§ Instructions to follow:
Set down, character for character, everything in the records below from the line holding "BUZZER3: YL-44 -> none" down to the line holding "TFT pin DC: D1 -> D2", and no other line.

§ Data for the task:
• • • •

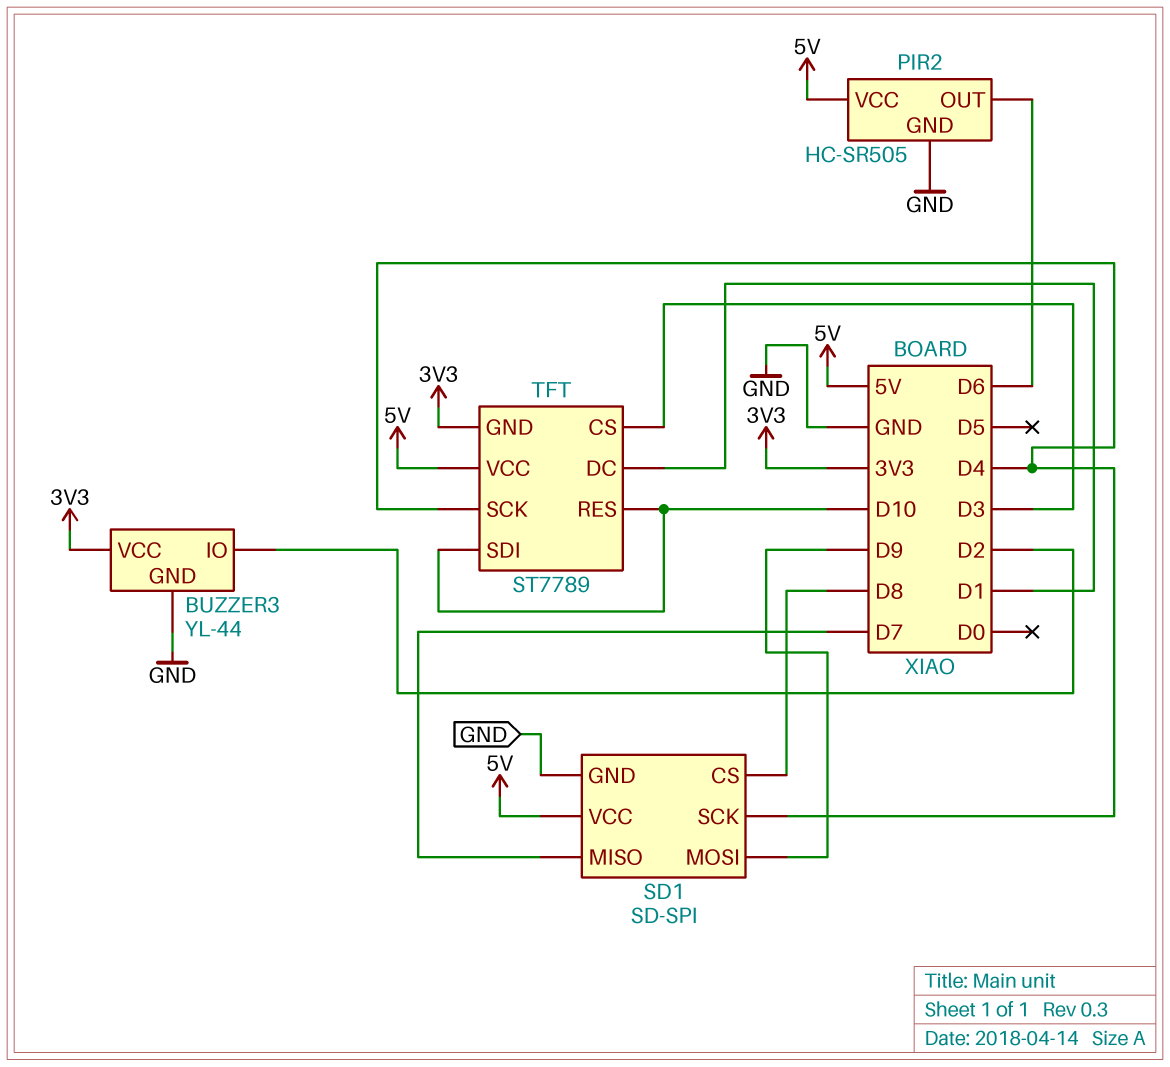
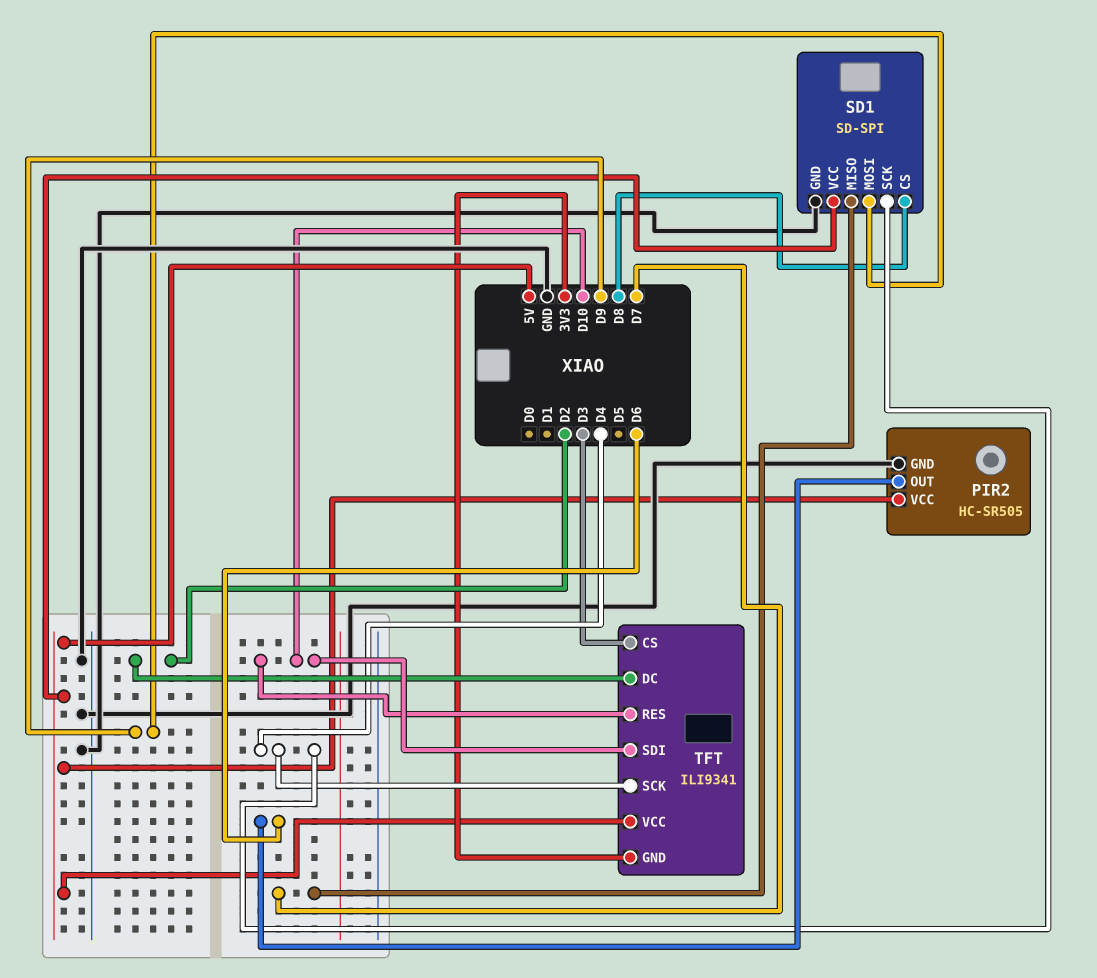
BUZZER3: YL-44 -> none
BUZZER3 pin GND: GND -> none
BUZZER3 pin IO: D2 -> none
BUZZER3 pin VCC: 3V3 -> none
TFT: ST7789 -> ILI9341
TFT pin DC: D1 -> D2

• • • •

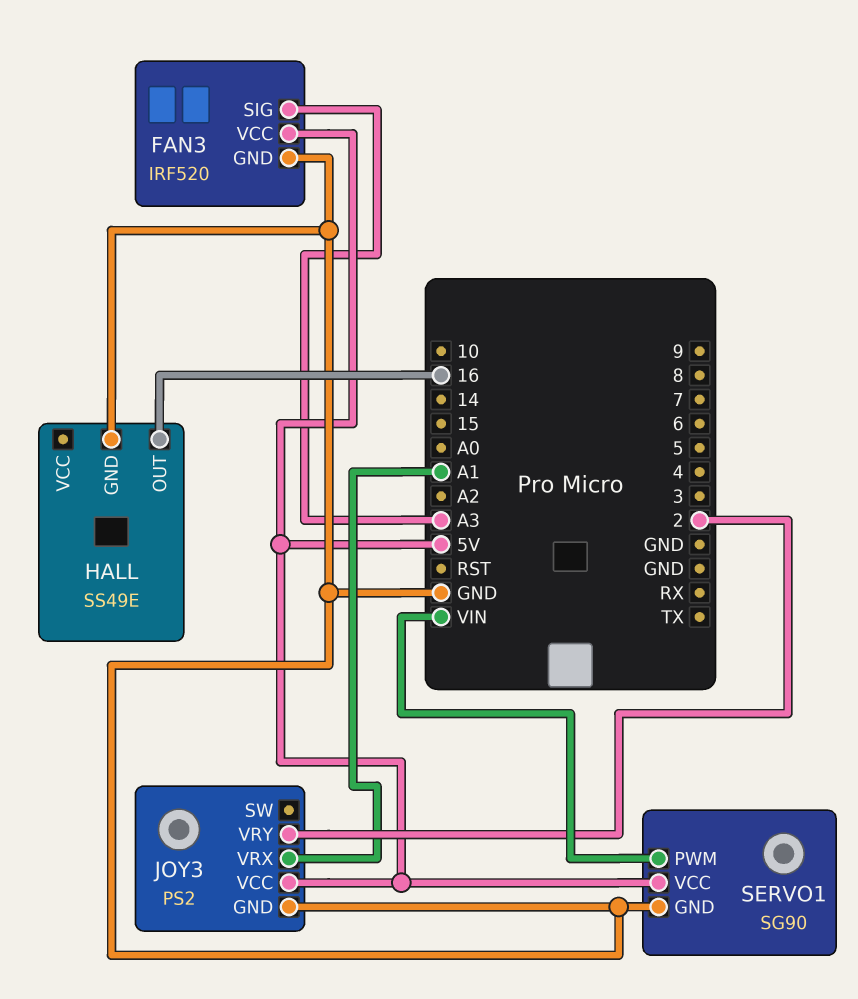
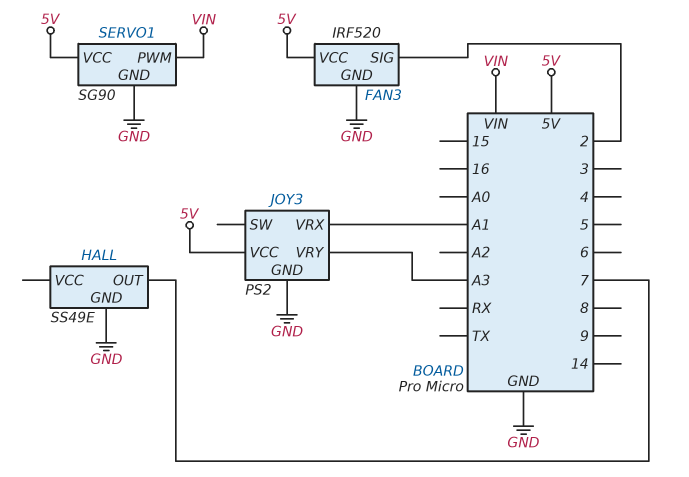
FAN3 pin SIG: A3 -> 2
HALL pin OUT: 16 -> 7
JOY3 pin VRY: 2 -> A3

• • • •

§ Result of the task:
BUZZER3: YL-44 -> none
BUZZER3 pin GND: GND -> none
BUZZER3 pin IO: D2 -> none
BUZZER3 pin VCC: 3V3 -> none
TFT: ST7789 -> ILI9341
TFT pin DC: D1 -> D2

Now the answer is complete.